▶ Dataset excerpts
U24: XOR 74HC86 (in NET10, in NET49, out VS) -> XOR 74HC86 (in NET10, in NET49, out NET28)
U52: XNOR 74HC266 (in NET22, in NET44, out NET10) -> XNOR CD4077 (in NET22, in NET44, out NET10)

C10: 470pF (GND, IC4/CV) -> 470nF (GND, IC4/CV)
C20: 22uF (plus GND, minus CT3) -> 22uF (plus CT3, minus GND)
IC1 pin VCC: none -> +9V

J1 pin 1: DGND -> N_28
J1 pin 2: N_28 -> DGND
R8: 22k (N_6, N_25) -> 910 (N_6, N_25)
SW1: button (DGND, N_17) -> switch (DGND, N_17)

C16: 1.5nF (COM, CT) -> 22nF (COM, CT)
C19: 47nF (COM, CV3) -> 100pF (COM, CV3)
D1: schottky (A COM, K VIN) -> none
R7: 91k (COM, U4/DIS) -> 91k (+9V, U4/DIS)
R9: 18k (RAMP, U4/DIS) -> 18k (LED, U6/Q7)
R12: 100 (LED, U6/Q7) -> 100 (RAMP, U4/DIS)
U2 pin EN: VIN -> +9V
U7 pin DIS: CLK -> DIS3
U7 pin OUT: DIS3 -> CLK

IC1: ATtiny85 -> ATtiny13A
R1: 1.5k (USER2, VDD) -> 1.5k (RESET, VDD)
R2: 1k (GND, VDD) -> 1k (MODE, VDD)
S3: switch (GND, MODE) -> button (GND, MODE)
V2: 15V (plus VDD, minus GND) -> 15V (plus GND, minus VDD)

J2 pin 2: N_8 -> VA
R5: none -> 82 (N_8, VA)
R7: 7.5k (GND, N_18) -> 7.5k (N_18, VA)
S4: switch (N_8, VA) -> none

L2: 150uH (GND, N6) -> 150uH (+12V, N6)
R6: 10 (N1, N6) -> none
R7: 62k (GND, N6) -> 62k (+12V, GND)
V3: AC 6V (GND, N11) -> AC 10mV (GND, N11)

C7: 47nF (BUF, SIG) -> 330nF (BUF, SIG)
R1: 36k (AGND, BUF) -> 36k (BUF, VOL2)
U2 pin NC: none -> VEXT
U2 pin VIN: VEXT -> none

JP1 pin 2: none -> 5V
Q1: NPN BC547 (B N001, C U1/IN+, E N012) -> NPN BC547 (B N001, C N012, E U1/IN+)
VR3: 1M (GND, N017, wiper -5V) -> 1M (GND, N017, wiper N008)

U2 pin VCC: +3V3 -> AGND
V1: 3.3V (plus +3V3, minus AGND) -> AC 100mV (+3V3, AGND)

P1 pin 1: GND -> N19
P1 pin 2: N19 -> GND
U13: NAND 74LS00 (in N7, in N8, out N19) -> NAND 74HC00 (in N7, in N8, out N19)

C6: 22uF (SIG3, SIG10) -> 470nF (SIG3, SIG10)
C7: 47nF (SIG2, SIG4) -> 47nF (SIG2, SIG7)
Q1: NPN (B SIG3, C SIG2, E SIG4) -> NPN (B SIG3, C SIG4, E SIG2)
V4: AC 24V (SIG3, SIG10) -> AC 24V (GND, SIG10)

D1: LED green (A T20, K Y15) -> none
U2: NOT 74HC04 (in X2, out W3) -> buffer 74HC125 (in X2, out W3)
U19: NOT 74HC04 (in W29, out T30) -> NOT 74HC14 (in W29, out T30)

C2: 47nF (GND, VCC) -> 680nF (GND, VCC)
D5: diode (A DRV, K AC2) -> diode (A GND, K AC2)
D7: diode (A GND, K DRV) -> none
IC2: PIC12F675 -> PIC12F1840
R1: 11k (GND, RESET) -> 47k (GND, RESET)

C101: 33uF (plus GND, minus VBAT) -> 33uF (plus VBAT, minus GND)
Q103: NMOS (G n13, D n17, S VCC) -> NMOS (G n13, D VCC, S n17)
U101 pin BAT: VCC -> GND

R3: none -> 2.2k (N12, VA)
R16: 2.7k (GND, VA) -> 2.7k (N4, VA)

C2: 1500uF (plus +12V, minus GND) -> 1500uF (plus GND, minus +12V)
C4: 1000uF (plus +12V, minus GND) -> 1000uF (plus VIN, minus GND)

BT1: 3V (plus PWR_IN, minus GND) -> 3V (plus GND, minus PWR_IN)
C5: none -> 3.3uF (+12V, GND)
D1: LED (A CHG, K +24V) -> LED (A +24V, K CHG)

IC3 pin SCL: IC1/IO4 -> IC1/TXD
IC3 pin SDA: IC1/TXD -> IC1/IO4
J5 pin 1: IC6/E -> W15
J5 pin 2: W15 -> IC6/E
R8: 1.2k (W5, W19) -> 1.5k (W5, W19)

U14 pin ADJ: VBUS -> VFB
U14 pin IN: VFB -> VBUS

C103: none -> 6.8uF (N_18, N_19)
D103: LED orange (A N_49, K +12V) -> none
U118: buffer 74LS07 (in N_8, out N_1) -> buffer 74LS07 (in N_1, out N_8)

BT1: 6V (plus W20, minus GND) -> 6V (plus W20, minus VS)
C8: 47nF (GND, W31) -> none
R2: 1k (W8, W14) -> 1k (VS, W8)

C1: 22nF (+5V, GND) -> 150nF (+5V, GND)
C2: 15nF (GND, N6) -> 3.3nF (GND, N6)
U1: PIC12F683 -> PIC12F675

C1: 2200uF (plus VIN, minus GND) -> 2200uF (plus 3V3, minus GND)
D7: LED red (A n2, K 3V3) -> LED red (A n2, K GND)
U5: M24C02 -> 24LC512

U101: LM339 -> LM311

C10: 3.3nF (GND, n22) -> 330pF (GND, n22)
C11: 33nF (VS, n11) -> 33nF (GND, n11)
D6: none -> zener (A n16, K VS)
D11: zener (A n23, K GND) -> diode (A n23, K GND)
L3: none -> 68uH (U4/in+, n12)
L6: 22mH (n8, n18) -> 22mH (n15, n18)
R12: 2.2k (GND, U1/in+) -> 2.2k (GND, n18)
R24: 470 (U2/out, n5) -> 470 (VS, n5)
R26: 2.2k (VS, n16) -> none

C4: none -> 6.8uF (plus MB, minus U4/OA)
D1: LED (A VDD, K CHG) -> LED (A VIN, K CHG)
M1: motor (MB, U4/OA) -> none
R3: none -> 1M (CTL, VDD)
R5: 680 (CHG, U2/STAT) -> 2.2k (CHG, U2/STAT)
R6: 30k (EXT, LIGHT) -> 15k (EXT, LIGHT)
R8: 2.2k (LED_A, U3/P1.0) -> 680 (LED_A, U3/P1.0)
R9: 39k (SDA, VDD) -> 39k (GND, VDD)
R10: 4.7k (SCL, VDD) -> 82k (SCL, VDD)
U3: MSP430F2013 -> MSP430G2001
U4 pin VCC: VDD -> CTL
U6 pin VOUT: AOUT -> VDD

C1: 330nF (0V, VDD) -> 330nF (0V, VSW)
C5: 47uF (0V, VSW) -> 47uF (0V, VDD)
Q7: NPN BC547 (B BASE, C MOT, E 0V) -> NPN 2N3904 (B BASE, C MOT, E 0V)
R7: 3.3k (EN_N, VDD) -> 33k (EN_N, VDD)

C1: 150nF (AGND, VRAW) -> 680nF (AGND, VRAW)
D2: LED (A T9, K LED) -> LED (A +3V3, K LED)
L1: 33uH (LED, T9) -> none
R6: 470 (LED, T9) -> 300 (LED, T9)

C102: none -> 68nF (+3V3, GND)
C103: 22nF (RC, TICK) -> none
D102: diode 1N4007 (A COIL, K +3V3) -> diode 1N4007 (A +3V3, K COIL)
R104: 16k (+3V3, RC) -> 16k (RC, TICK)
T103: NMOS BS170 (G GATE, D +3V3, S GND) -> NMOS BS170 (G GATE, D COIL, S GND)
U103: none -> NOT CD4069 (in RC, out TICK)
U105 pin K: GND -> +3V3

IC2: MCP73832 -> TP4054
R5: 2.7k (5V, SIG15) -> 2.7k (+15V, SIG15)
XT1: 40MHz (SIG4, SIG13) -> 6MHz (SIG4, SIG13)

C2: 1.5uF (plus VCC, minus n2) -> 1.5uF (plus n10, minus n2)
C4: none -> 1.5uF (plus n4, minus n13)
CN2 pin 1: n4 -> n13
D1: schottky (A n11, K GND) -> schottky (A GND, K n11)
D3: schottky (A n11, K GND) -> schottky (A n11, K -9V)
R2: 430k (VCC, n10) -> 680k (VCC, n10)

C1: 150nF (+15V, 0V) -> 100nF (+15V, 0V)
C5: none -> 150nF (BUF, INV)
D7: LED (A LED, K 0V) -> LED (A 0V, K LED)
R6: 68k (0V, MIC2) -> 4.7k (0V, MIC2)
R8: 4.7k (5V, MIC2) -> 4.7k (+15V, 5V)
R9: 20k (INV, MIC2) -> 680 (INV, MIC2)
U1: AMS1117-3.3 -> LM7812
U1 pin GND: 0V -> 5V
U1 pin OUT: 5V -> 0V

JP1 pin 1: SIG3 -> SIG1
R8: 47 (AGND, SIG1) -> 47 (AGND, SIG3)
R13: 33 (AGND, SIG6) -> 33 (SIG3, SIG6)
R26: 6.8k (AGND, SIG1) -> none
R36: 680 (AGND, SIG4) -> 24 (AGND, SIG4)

▶ Exercise
Only the lines from the one containing "U1 pin GND: 0V -> 5V" to the end of the data should be printed, exactly as they stand.

▶ Exercise solution
U1 pin GND: 0V -> 5V
U1 pin OUT: 5V -> 0V

JP1 pin 1: SIG3 -> SIG1
R8: 47 (AGND, SIG1) -> 47 (AGND, SIG3)
R13: 33 (AGND, SIG6) -> 33 (SIG3, SIG6)
R26: 6.8k (AGND, SIG1) -> none
R36: 680 (AGND, SIG4) -> 24 (AGND, SIG4)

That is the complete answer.